> _DATA SHOWN_

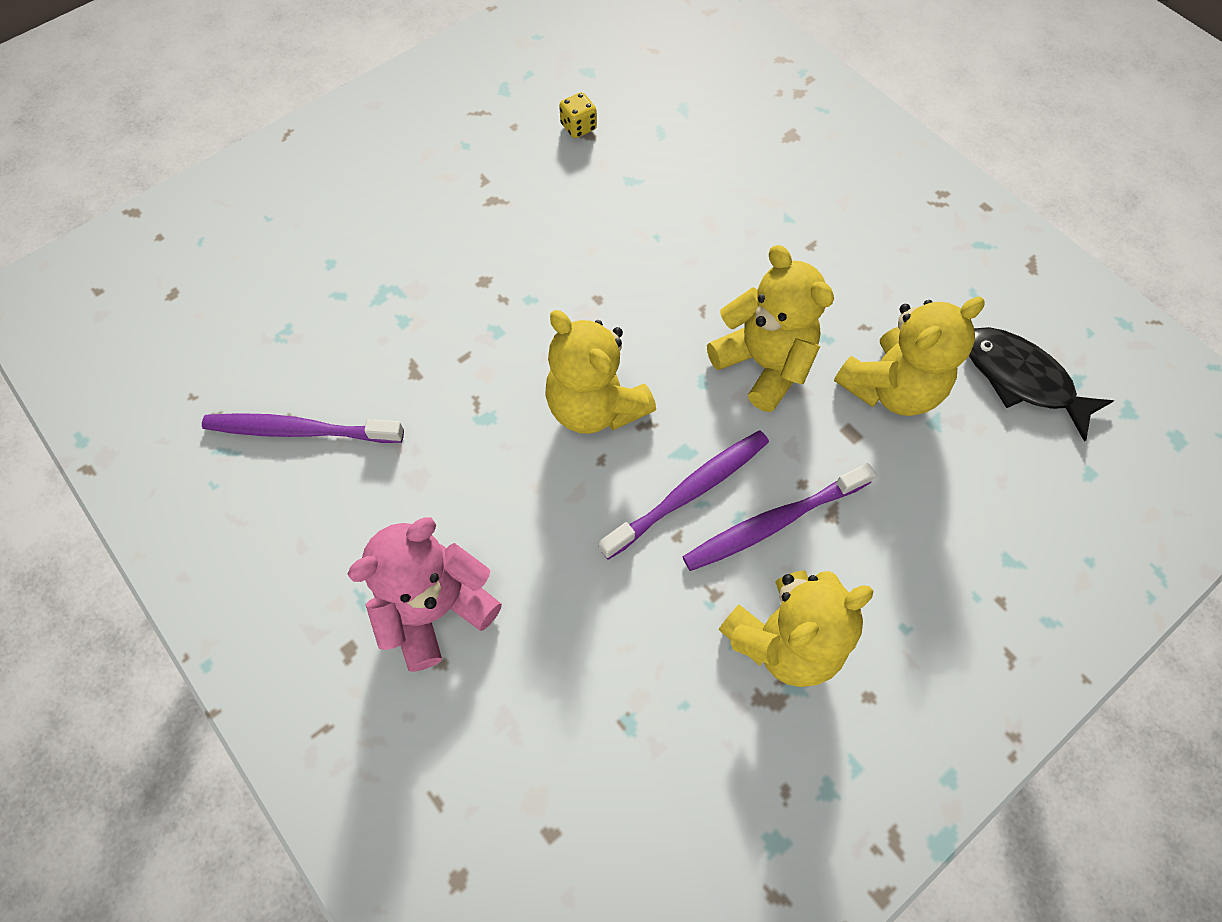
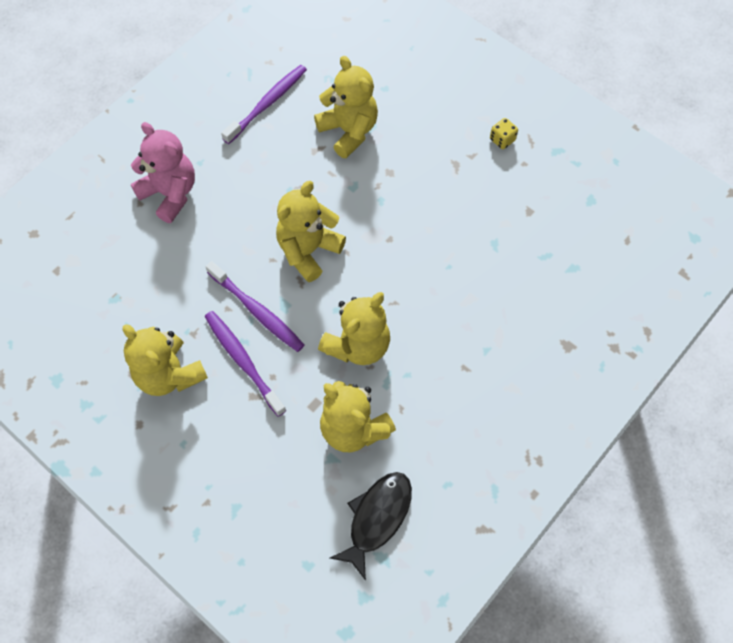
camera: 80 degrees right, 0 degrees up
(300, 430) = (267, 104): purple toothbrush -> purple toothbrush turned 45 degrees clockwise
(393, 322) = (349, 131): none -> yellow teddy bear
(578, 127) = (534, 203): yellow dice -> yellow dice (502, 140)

> _TO DO_
Each line above where the word "yellow" occurs should be returned in full.

> _EXERCISE RESPONSE_
(393, 322) = (349, 131): none -> yellow teddy bear
(578, 127) = (534, 203): yellow dice -> yellow dice (502, 140)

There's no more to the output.